**Exercise objective**
Only the lines from the one containing "turquoise robot: 13 -> 15" through the last line of the data are to be written out, exactly and in full.
*** Opening Input data ***
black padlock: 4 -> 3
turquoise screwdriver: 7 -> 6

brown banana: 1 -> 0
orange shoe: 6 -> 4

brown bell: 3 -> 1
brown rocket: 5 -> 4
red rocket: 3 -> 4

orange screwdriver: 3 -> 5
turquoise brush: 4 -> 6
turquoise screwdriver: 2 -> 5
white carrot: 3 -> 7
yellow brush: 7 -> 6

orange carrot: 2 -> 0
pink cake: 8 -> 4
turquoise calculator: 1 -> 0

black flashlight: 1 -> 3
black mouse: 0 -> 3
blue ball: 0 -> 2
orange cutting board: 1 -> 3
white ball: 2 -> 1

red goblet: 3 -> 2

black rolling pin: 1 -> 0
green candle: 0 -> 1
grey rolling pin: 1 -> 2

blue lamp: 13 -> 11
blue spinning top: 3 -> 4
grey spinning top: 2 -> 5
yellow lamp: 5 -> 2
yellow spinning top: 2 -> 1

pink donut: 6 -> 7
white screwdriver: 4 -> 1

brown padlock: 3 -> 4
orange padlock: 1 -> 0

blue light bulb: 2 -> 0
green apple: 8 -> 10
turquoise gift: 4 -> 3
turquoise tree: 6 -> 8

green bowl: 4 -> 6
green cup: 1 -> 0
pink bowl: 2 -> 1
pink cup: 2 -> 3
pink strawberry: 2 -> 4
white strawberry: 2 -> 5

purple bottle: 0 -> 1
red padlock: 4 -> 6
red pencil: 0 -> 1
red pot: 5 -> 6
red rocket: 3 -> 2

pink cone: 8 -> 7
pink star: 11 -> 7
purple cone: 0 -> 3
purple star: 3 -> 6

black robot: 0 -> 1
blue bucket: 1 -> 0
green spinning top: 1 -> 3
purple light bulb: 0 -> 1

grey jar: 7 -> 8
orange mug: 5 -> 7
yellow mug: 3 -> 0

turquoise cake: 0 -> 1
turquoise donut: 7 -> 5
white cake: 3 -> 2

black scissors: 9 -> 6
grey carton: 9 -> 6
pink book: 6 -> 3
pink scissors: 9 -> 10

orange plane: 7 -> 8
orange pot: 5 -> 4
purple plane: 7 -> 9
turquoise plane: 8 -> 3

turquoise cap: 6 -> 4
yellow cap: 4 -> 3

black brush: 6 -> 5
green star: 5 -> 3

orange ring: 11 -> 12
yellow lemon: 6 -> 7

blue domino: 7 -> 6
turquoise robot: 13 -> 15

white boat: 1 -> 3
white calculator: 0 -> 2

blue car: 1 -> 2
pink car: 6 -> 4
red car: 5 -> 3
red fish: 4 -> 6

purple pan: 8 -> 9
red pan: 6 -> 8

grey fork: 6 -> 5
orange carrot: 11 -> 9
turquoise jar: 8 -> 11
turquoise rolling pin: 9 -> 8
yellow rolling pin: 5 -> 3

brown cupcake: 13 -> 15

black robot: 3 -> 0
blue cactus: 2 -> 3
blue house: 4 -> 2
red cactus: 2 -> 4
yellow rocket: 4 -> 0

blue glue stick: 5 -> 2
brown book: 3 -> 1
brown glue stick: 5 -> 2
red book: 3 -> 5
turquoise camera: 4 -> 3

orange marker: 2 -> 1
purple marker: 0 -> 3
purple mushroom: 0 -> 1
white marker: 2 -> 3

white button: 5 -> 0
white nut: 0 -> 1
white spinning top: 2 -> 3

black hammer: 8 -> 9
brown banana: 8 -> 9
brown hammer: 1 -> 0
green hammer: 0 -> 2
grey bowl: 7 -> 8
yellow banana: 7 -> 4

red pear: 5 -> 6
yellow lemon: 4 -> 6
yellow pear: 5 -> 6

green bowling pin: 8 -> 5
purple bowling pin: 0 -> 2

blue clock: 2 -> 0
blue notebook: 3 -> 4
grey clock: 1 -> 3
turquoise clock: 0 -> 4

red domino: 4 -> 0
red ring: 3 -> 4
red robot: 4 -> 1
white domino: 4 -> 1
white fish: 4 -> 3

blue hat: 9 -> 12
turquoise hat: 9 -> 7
*** Closing Input data ***
**Written answer**
turquoise robot: 13 -> 15

white boat: 1 -> 3
white calculator: 0 -> 2

blue car: 1 -> 2
pink car: 6 -> 4
red car: 5 -> 3
red fish: 4 -> 6

purple pan: 8 -> 9
red pan: 6 -> 8

grey fork: 6 -> 5
orange carrot: 11 -> 9
turquoise jar: 8 -> 11
turquoise rolling pin: 9 -> 8
yellow rolling pin: 5 -> 3

brown cupcake: 13 -> 15

black robot: 3 -> 0
blue cactus: 2 -> 3
blue house: 4 -> 2
red cactus: 2 -> 4
yellow rocket: 4 -> 0

blue glue stick: 5 -> 2
brown book: 3 -> 1
brown glue stick: 5 -> 2
red book: 3 -> 5
turquoise camera: 4 -> 3

orange marker: 2 -> 1
purple marker: 0 -> 3
purple mushroom: 0 -> 1
white marker: 2 -> 3

white button: 5 -> 0
white nut: 0 -> 1
white spinning top: 2 -> 3

black hammer: 8 -> 9
brown banana: 8 -> 9
brown hammer: 1 -> 0
green hammer: 0 -> 2
grey bowl: 7 -> 8
yellow banana: 7 -> 4

red pear: 5 -> 6
yellow lemon: 4 -> 6
yellow pear: 5 -> 6

green bowling pin: 8 -> 5
purple bowling pin: 0 -> 2

blue clock: 2 -> 0
blue notebook: 3 -> 4
grey clock: 1 -> 3
turquoise clock: 0 -> 4

red domino: 4 -> 0
red ring: 3 -> 4
red robot: 4 -> 1
white domino: 4 -> 1
white fish: 4 -> 3

blue hat: 9 -> 12
turquoise hat: 9 -> 7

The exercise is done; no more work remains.